**Entries shown:**
==========
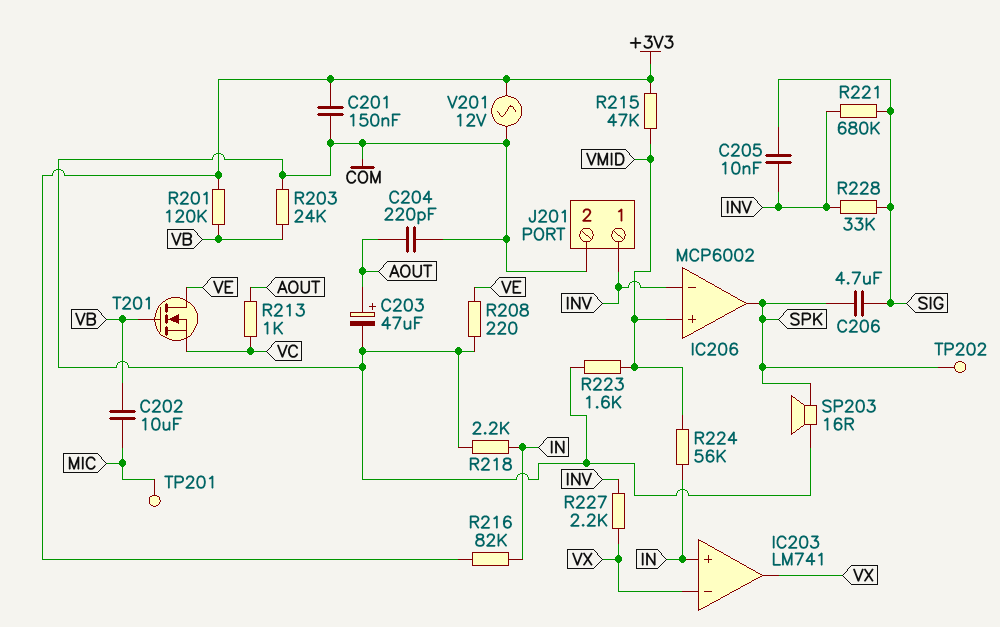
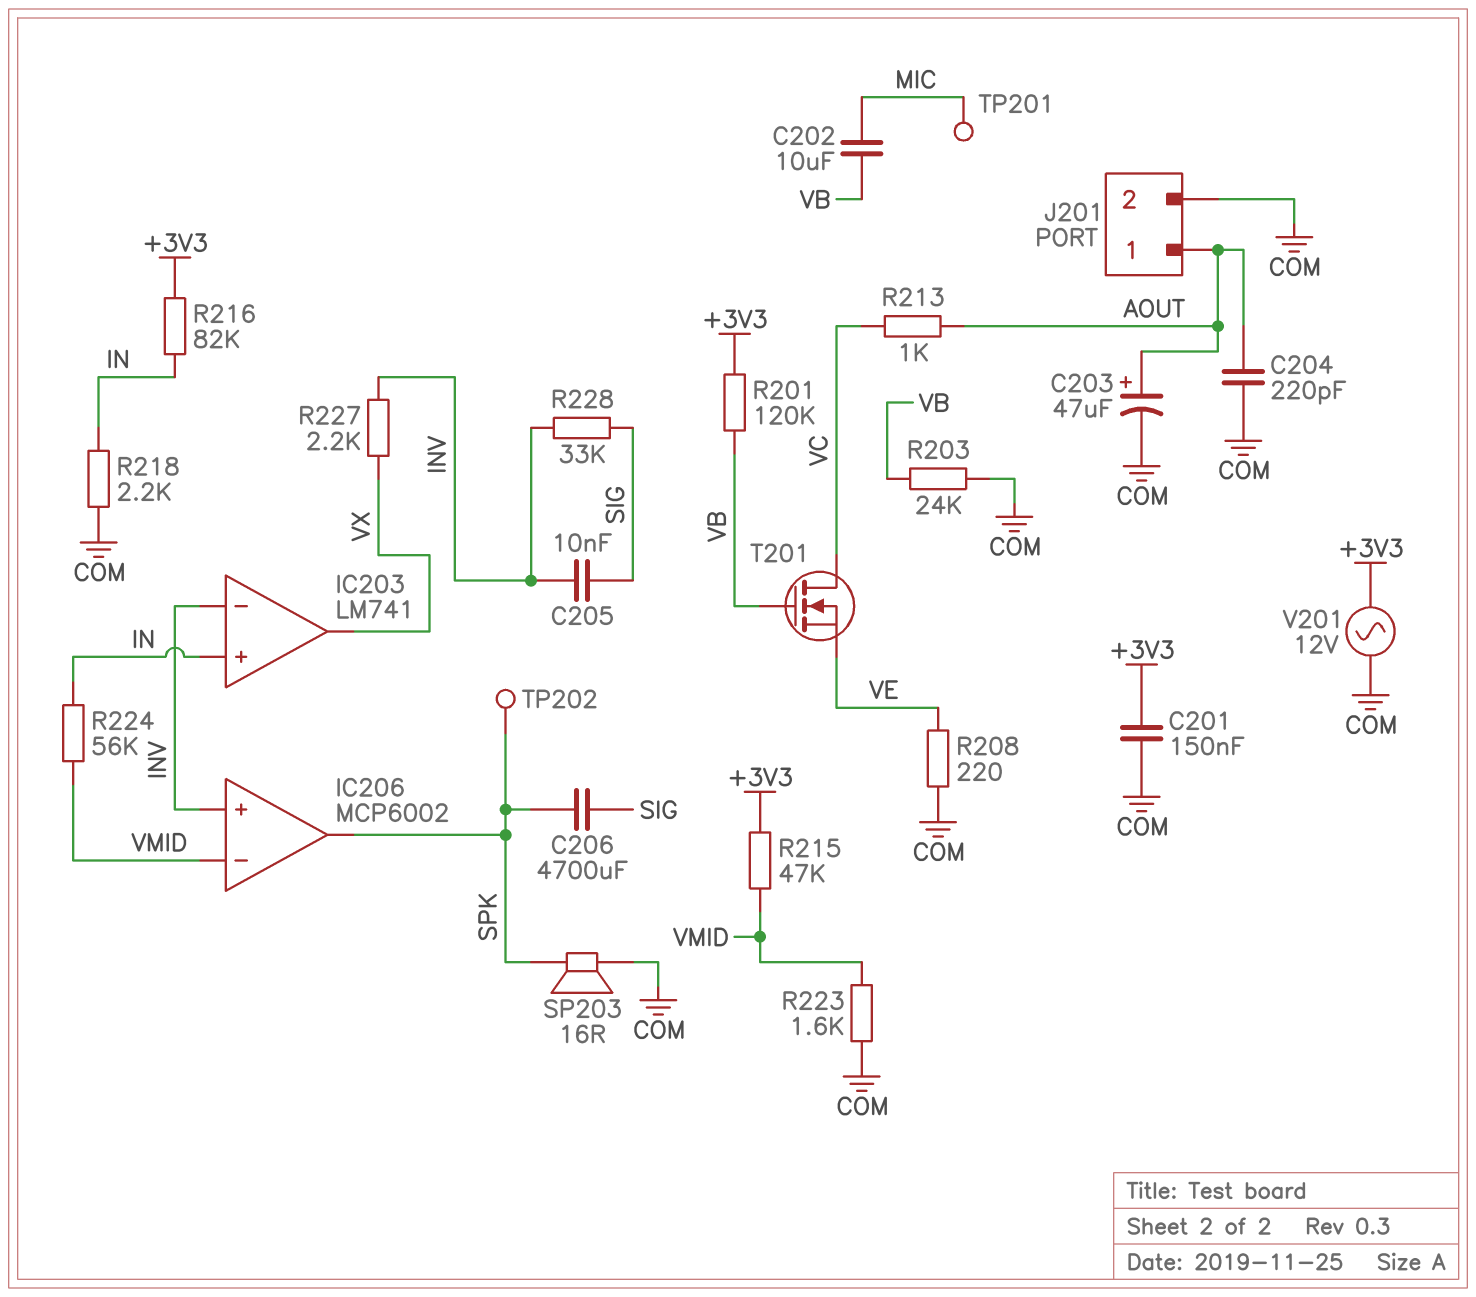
C206: 4.7uF (SIG, SPK) -> 4700uF (SIG, SPK)
IC203 pin in-: VX -> INV
IC206 pin in+: VMID -> INV
IC206 pin in-: INV -> VMID
J201 pin 1: INV -> AOUT
R221: 680k (INV, SIG) -> none
T201: NMOS (G VB, D VE, S VC) -> NMOS (G VB, D VC, S VE)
==========
**Task directions:** Collect the lines of the data that carry the word "VMID".

**Answer box:**
IC206 pin in+: VMID -> INV
IC206 pin in-: INV -> VMID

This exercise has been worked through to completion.